**The problem:**
Print exactly the lines from the one containing "white cube: 13 -> 14" through the last line of the records below, both included, and nothing else; omit any pictures.

**Provided material:**
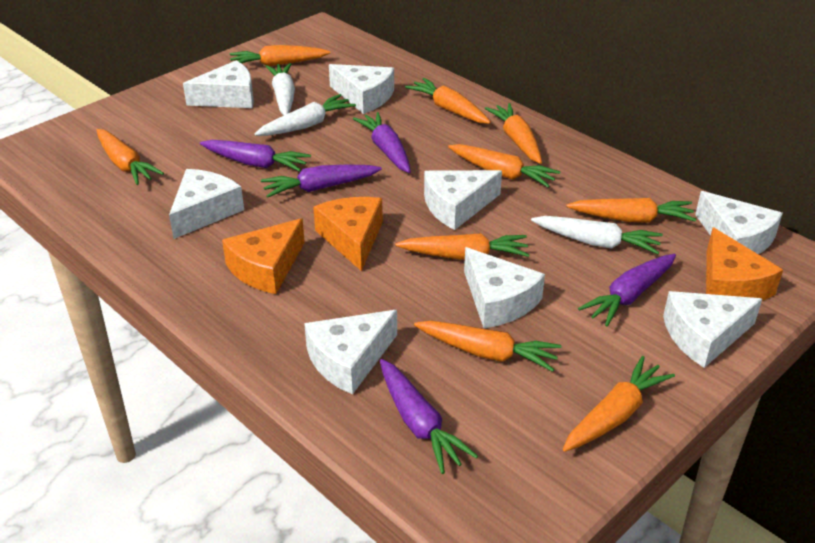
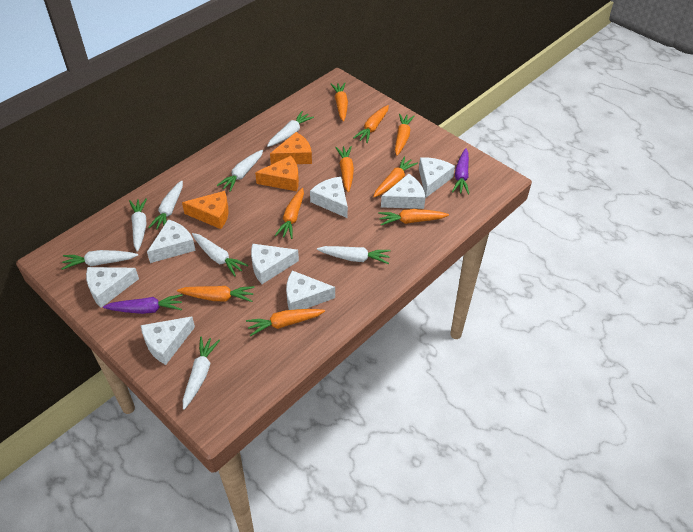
purple carrot: 5 -> 2
white carrot: 3 -> 8

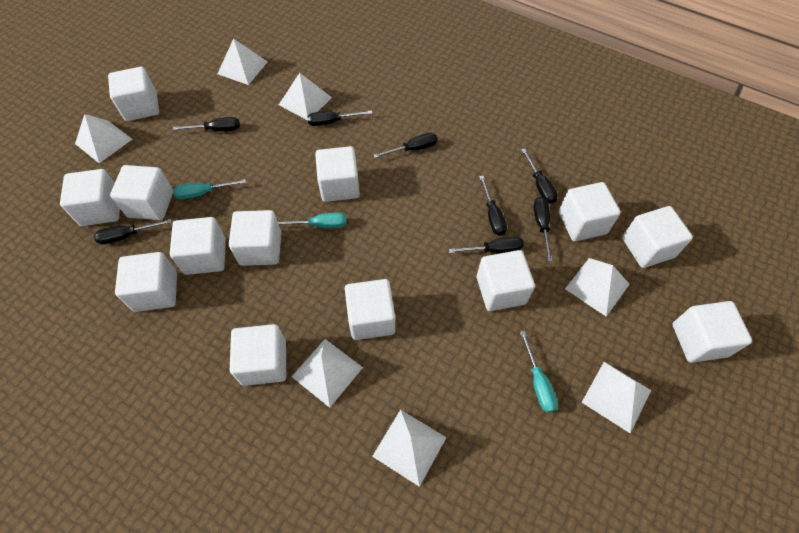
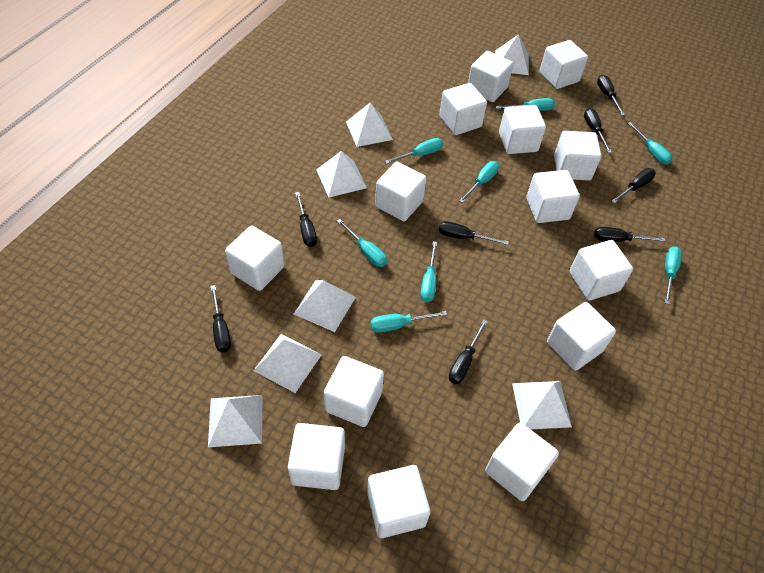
turquoise screwdriver: 3 -> 8
white cube: 13 -> 14

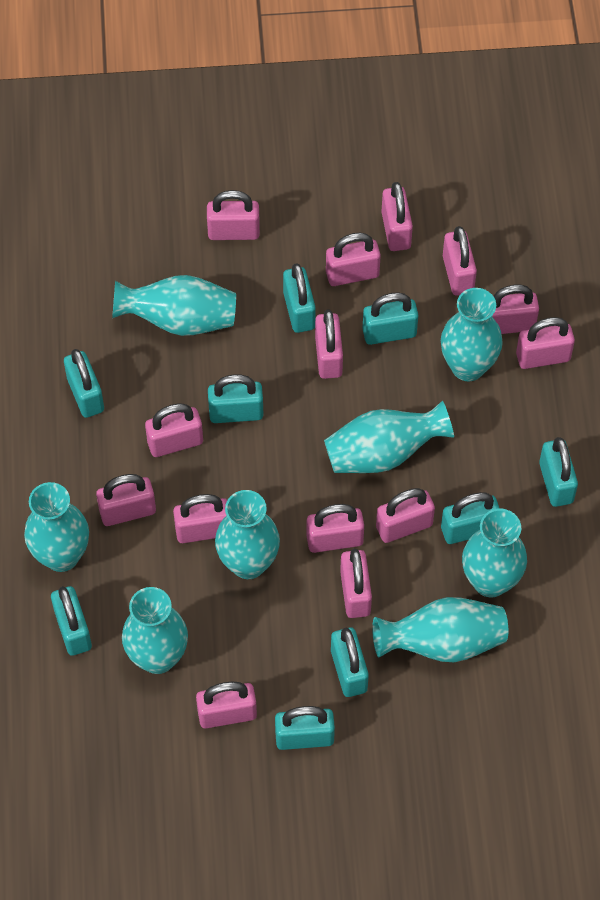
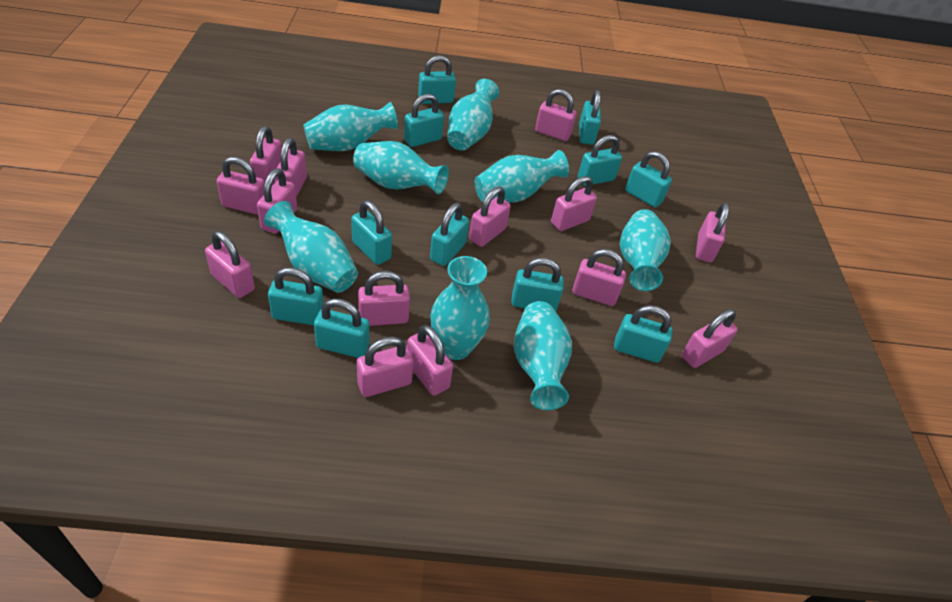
turquoise padlock: 9 -> 11

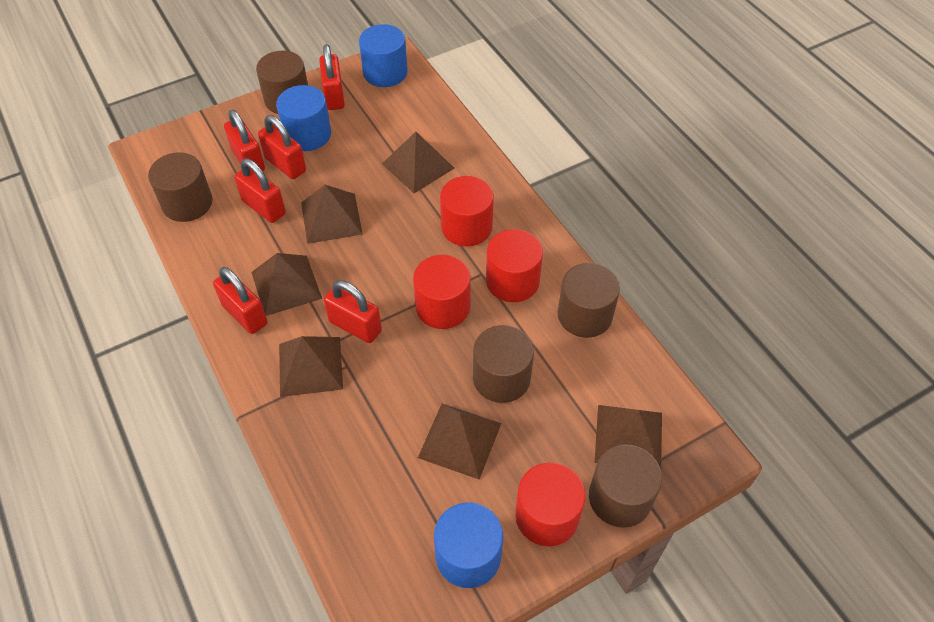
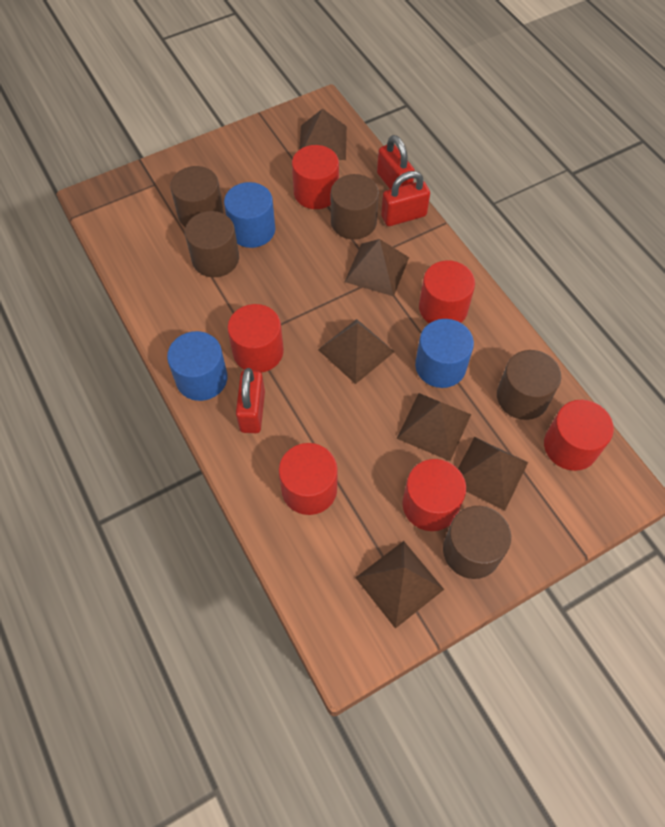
red cylinder: 4 -> 6
red padlock: 6 -> 3

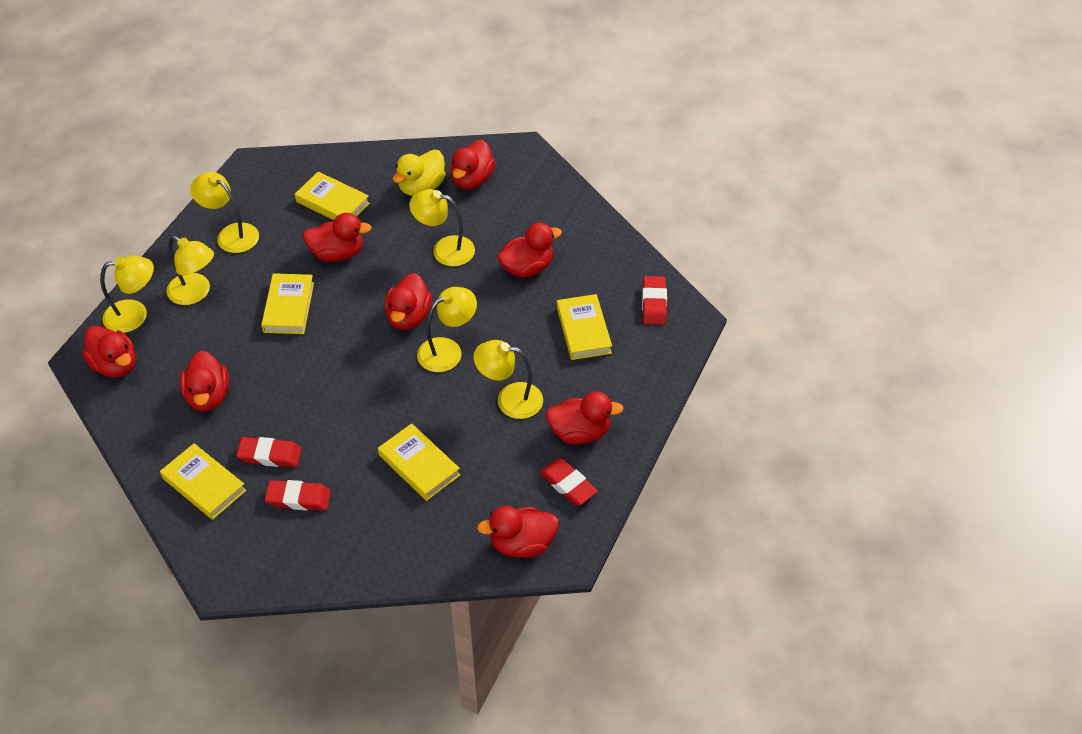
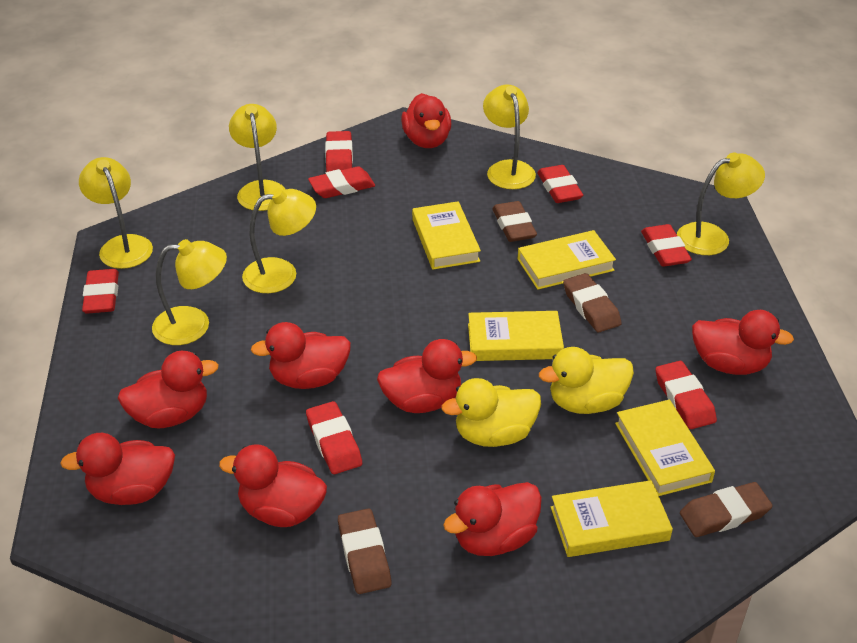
brown eraser: 0 -> 4
red eraser: 4 -> 7
yellow duck: 1 -> 2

**Solution for this task:**
white cube: 13 -> 14

turquoise padlock: 9 -> 11

red cylinder: 4 -> 6
red padlock: 6 -> 3

brown eraser: 0 -> 4
red eraser: 4 -> 7
yellow duck: 1 -> 2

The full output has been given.